→ **Task directions**
All of the records below should be output exactly.
## Begin Input
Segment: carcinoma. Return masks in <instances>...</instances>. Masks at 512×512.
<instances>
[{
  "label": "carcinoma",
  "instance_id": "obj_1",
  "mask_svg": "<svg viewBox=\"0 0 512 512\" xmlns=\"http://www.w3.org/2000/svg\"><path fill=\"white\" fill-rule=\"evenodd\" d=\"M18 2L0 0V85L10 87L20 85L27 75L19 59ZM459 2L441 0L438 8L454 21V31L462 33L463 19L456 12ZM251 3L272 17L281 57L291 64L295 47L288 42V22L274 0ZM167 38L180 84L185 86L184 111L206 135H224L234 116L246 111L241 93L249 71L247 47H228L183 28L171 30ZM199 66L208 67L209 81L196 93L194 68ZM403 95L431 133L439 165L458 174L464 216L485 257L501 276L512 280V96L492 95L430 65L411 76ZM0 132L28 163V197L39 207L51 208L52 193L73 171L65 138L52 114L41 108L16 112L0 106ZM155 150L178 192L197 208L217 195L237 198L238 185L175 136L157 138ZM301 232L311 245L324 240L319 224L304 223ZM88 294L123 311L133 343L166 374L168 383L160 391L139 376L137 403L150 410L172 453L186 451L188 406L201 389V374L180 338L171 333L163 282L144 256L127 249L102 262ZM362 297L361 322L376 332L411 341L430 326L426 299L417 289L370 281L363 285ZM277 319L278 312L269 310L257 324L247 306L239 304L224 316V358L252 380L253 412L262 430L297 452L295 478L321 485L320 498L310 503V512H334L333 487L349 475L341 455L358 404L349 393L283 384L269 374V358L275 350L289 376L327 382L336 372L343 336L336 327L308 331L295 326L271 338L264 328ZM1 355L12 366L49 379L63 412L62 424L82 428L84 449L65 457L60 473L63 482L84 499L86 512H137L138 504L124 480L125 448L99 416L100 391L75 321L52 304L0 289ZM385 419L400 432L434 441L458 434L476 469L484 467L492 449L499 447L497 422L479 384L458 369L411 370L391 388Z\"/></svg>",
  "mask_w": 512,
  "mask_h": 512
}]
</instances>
## End Input
→ **Correct response**
Segment: carcinoma. Return masks in <instances>...</instances>. Masks at 512×512.
<instances>
[{
  "label": "carcinoma",
  "instance_id": "obj_1",
  "mask_svg": "<svg viewBox=\"0 0 512 512\" xmlns=\"http://www.w3.org/2000/svg\"><path fill=\"white\" fill-rule=\"evenodd\" d=\"M18 2L0 0V85L10 87L20 85L27 75L19 59ZM459 2L441 0L438 8L454 21V31L462 33L463 19L456 12ZM251 3L272 17L281 57L291 64L295 47L288 42V22L274 0ZM167 38L180 84L185 86L184 111L206 135H224L234 116L246 111L241 93L249 71L247 47H228L183 28L171 30ZM199 66L208 67L209 81L196 93L194 68ZM403 95L431 133L439 165L458 174L464 216L485 257L501 276L512 280V96L492 95L430 65L411 76ZM0 132L28 163V197L39 207L51 208L52 193L73 171L65 138L52 114L41 108L16 112L0 106ZM155 150L178 192L197 208L217 195L237 198L238 185L175 136L157 138ZM301 232L311 245L324 240L319 224L304 223ZM88 294L123 311L133 343L166 374L168 383L160 391L139 376L137 403L150 410L172 453L186 451L188 406L201 389V374L180 338L171 333L163 282L144 256L127 249L102 262ZM362 297L361 322L376 332L411 341L430 326L426 299L417 289L370 281L363 285ZM277 319L278 312L269 310L257 324L247 306L239 304L224 316V358L252 380L253 412L262 430L297 452L295 478L321 485L320 498L310 503V512H334L333 487L349 475L341 455L358 404L349 393L283 384L269 374V358L275 350L289 376L327 382L336 372L343 336L336 327L308 331L295 326L271 338L264 328ZM1 355L12 366L49 379L63 412L62 424L82 428L84 449L65 457L60 473L63 482L84 499L86 512H137L138 504L124 480L125 448L99 416L100 391L75 321L52 304L0 289ZM385 419L400 432L434 441L458 434L476 469L484 467L492 449L499 447L497 422L479 384L458 369L411 370L391 388Z\"/></svg>",
  "mask_w": 512,
  "mask_h": 512
}]
</instances>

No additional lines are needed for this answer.